#### The problem:
Print the data below exactly as it stands, and keep the pictures out.

#### Entries shown:
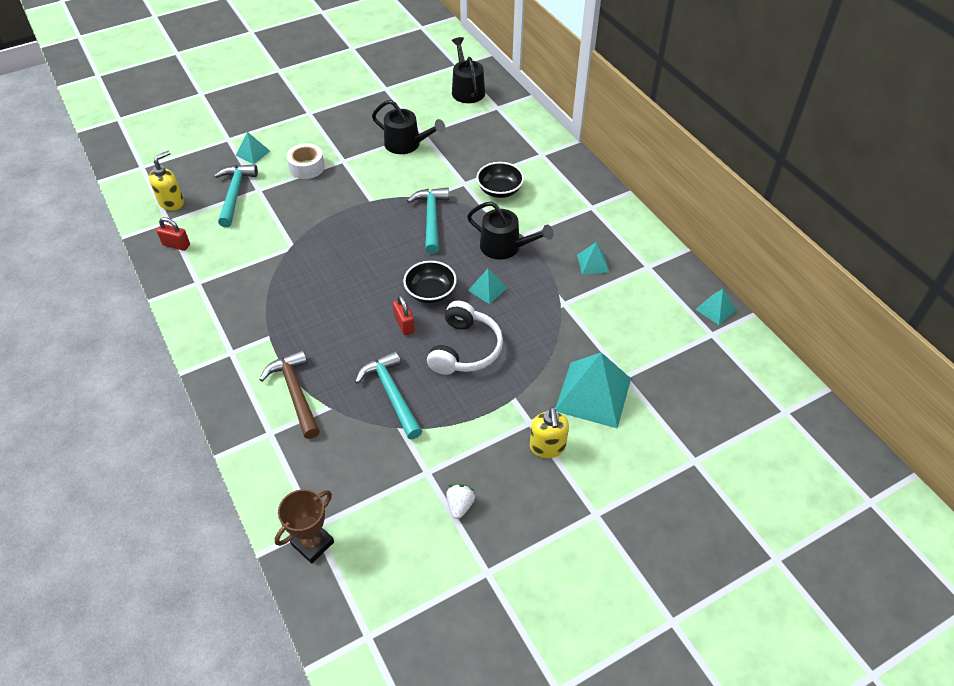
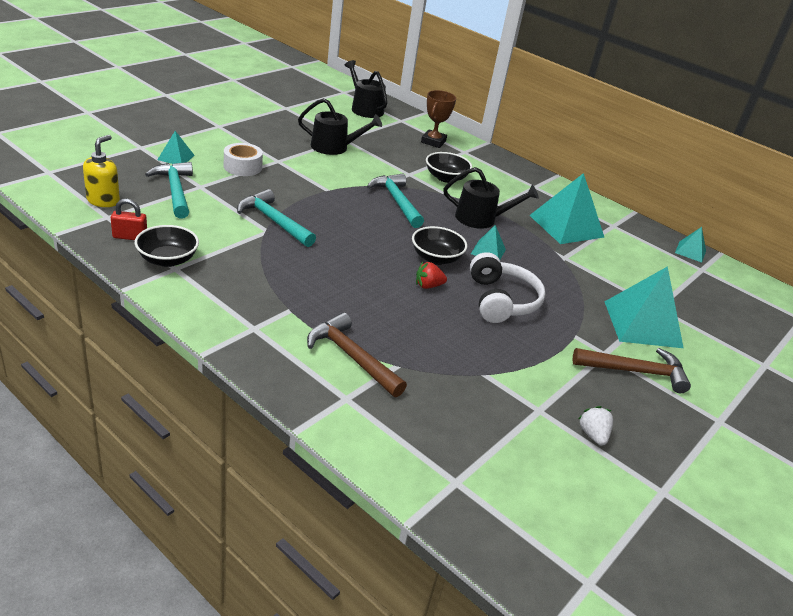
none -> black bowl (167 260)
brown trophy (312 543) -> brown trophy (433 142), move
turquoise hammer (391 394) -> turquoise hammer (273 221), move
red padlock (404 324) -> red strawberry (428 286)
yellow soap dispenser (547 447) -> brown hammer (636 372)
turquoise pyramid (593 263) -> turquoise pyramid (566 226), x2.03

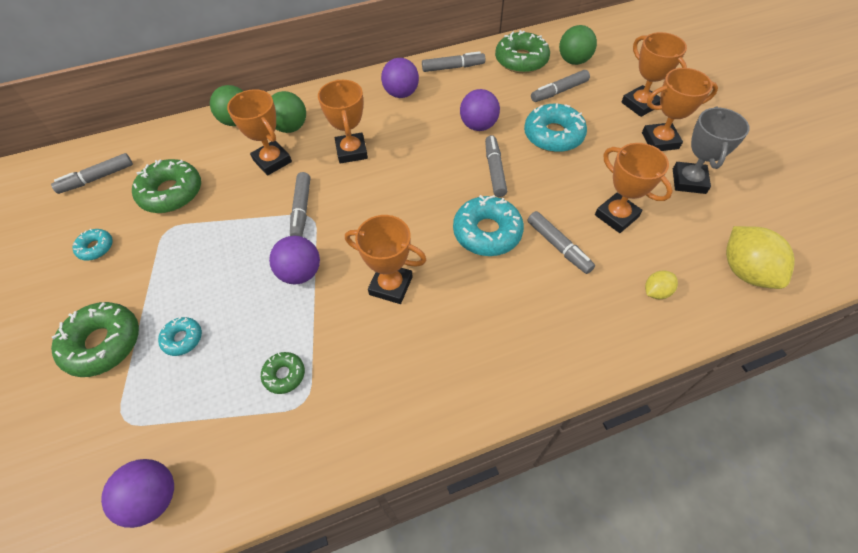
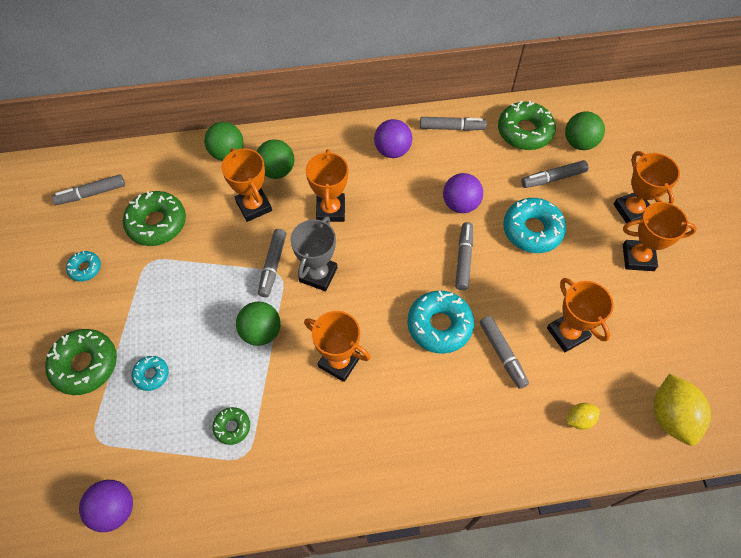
grey trophy (689 181) -> grey trophy (318 274), move
purple ball (300 273) -> green ball (261 332)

#### Written response:
none -> black bowl (167 260)
brown trophy (312 543) -> brown trophy (433 142), move
turquoise hammer (391 394) -> turquoise hammer (273 221), move
red padlock (404 324) -> red strawberry (428 286)
yellow soap dispenser (547 447) -> brown hammer (636 372)
turquoise pyramid (593 263) -> turquoise pyramid (566 226), x2.03

grey trophy (689 181) -> grey trophy (318 274), move
purple ball (300 273) -> green ball (261 332)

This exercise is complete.